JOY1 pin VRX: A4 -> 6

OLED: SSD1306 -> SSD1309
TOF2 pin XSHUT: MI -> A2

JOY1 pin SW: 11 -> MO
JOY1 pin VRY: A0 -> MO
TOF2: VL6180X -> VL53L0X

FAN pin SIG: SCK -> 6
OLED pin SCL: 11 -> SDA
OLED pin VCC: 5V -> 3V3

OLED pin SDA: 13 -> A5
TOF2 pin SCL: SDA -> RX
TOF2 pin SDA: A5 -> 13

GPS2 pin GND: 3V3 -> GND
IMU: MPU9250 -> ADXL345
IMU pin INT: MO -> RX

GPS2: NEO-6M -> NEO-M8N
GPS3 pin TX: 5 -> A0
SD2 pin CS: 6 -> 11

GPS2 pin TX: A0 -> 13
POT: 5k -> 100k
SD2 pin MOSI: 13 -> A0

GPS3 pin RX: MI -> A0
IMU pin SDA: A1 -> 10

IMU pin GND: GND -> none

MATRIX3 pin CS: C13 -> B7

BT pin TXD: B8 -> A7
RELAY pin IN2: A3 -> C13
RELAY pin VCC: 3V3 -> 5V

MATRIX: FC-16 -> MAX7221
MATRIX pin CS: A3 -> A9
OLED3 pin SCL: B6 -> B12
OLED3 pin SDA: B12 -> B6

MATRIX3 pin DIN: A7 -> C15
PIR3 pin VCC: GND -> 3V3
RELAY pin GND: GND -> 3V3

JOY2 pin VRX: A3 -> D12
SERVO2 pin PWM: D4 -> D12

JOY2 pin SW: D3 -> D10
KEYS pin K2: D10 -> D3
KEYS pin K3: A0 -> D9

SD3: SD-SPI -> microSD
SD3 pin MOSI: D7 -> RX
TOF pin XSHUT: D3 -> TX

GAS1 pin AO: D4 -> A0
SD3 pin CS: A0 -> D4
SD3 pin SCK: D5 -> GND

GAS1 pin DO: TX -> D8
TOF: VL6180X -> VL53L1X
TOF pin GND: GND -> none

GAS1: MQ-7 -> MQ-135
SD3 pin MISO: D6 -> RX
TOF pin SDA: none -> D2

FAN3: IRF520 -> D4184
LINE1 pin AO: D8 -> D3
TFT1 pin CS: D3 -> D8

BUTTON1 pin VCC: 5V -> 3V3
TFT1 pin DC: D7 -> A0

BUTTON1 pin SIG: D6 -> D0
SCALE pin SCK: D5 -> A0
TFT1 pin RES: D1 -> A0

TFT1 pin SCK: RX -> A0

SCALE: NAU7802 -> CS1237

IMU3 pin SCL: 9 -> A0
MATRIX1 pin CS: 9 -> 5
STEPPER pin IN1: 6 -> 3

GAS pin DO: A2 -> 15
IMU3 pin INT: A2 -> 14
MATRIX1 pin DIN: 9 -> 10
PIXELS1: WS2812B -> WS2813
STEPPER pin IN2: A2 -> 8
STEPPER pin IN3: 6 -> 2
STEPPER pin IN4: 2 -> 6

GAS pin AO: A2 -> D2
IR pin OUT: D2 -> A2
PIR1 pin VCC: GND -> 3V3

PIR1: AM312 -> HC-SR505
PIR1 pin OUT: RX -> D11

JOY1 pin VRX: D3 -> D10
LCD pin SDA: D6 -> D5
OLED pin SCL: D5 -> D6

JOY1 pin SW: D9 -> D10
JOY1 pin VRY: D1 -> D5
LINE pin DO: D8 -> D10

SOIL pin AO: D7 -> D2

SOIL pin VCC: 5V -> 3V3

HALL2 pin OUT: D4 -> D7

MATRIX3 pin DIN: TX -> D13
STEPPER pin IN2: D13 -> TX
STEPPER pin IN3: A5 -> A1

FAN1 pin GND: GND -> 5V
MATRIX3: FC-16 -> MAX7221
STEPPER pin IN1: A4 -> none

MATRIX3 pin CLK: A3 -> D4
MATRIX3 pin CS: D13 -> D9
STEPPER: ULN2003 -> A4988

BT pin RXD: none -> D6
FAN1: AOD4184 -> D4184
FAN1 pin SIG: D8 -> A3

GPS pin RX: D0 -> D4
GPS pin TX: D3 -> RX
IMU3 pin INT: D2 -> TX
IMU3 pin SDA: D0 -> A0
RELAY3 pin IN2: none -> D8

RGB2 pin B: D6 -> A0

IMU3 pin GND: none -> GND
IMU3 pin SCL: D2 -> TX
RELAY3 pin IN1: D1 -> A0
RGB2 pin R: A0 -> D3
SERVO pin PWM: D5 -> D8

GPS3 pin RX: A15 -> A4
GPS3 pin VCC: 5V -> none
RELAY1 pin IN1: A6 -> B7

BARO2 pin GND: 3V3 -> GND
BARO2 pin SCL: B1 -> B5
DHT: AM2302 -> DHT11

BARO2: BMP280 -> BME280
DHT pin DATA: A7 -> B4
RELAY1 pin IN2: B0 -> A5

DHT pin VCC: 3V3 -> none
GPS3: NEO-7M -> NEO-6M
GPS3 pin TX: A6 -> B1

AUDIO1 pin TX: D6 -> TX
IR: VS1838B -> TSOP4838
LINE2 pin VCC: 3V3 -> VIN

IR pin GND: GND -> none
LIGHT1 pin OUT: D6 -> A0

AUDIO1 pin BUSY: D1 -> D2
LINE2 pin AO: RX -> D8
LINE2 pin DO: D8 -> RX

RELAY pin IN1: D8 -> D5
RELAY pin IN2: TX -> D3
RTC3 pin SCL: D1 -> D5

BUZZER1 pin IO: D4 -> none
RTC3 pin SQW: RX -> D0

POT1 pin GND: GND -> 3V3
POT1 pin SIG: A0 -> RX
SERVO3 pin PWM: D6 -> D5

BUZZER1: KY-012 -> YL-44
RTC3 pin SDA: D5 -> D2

WORK ITEM ::
Give the records again, unchanged and complete.

RESPONSE BOX ::
JOY1 pin VRX: A4 -> 6

OLED: SSD1306 -> SSD1309
TOF2 pin XSHUT: MI -> A2

JOY1 pin SW: 11 -> MO
JOY1 pin VRY: A0 -> MO
TOF2: VL6180X -> VL53L0X

FAN pin SIG: SCK -> 6
OLED pin SCL: 11 -> SDA
OLED pin VCC: 5V -> 3V3

OLED pin SDA: 13 -> A5
TOF2 pin SCL: SDA -> RX
TOF2 pin SDA: A5 -> 13

GPS2 pin GND: 3V3 -> GND
IMU: MPU9250 -> ADXL345
IMU pin INT: MO -> RX

GPS2: NEO-6M -> NEO-M8N
GPS3 pin TX: 5 -> A0
SD2 pin CS: 6 -> 11

GPS2 pin TX: A0 -> 13
POT: 5k -> 100k
SD2 pin MOSI: 13 -> A0

GPS3 pin RX: MI -> A0
IMU pin SDA: A1 -> 10

IMU pin GND: GND -> none

MATRIX3 pin CS: C13 -> B7

BT pin TXD: B8 -> A7
RELAY pin IN2: A3 -> C13
RELAY pin VCC: 3V3 -> 5V

MATRIX: FC-16 -> MAX7221
MATRIX pin CS: A3 -> A9
OLED3 pin SCL: B6 -> B12
OLED3 pin SDA: B12 -> B6

MATRIX3 pin DIN: A7 -> C15
PIR3 pin VCC: GND -> 3V3
RELAY pin GND: GND -> 3V3

JOY2 pin VRX: A3 -> D12
SERVO2 pin PWM: D4 -> D12

JOY2 pin SW: D3 -> D10
KEYS pin K2: D10 -> D3
KEYS pin K3: A0 -> D9

SD3: SD-SPI -> microSD
SD3 pin MOSI: D7 -> RX
TOF pin XSHUT: D3 -> TX

GAS1 pin AO: D4 -> A0
SD3 pin CS: A0 -> D4
SD3 pin SCK: D5 -> GND

GAS1 pin DO: TX -> D8
TOF: VL6180X -> VL53L1X
TOF pin GND: GND -> none

GAS1: MQ-7 -> MQ-135
SD3 pin MISO: D6 -> RX
TOF pin SDA: none -> D2

FAN3: IRF520 -> D4184
LINE1 pin AO: D8 -> D3
TFT1 pin CS: D3 -> D8

BUTTON1 pin VCC: 5V -> 3V3
TFT1 pin DC: D7 -> A0

BUTTON1 pin SIG: D6 -> D0
SCALE pin SCK: D5 -> A0
TFT1 pin RES: D1 -> A0

TFT1 pin SCK: RX -> A0

SCALE: NAU7802 -> CS1237

IMU3 pin SCL: 9 -> A0
MATRIX1 pin CS: 9 -> 5
STEPPER pin IN1: 6 -> 3

GAS pin DO: A2 -> 15
IMU3 pin INT: A2 -> 14
MATRIX1 pin DIN: 9 -> 10
PIXELS1: WS2812B -> WS2813
STEPPER pin IN2: A2 -> 8
STEPPER pin IN3: 6 -> 2
STEPPER pin IN4: 2 -> 6

GAS pin AO: A2 -> D2
IR pin OUT: D2 -> A2
PIR1 pin VCC: GND -> 3V3

PIR1: AM312 -> HC-SR505
PIR1 pin OUT: RX -> D11

JOY1 pin VRX: D3 -> D10
LCD pin SDA: D6 -> D5
OLED pin SCL: D5 -> D6

JOY1 pin SW: D9 -> D10
JOY1 pin VRY: D1 -> D5
LINE pin DO: D8 -> D10

SOIL pin AO: D7 -> D2

SOIL pin VCC: 5V -> 3V3

HALL2 pin OUT: D4 -> D7

MATRIX3 pin DIN: TX -> D13
STEPPER pin IN2: D13 -> TX
STEPPER pin IN3: A5 -> A1

FAN1 pin GND: GND -> 5V
MATRIX3: FC-16 -> MAX7221
STEPPER pin IN1: A4 -> none

MATRIX3 pin CLK: A3 -> D4
MATRIX3 pin CS: D13 -> D9
STEPPER: ULN2003 -> A4988

BT pin RXD: none -> D6
FAN1: AOD4184 -> D4184
FAN1 pin SIG: D8 -> A3

GPS pin RX: D0 -> D4
GPS pin TX: D3 -> RX
IMU3 pin INT: D2 -> TX
IMU3 pin SDA: D0 -> A0
RELAY3 pin IN2: none -> D8

RGB2 pin B: D6 -> A0

IMU3 pin GND: none -> GND
IMU3 pin SCL: D2 -> TX
RELAY3 pin IN1: D1 -> A0
RGB2 pin R: A0 -> D3
SERVO pin PWM: D5 -> D8

GPS3 pin RX: A15 -> A4
GPS3 pin VCC: 5V -> none
RELAY1 pin IN1: A6 -> B7

BARO2 pin GND: 3V3 -> GND
BARO2 pin SCL: B1 -> B5
DHT: AM2302 -> DHT11

BARO2: BMP280 -> BME280
DHT pin DATA: A7 -> B4
RELAY1 pin IN2: B0 -> A5

DHT pin VCC: 3V3 -> none
GPS3: NEO-7M -> NEO-6M
GPS3 pin TX: A6 -> B1

AUDIO1 pin TX: D6 -> TX
IR: VS1838B -> TSOP4838
LINE2 pin VCC: 3V3 -> VIN

IR pin GND: GND -> none
LIGHT1 pin OUT: D6 -> A0

AUDIO1 pin BUSY: D1 -> D2
LINE2 pin AO: RX -> D8
LINE2 pin DO: D8 -> RX

RELAY pin IN1: D8 -> D5
RELAY pin IN2: TX -> D3
RTC3 pin SCL: D1 -> D5

BUZZER1 pin IO: D4 -> none
RTC3 pin SQW: RX -> D0

POT1 pin GND: GND -> 3V3
POT1 pin SIG: A0 -> RX
SERVO3 pin PWM: D6 -> D5

BUZZER1: KY-012 -> YL-44
RTC3 pin SDA: D5 -> D2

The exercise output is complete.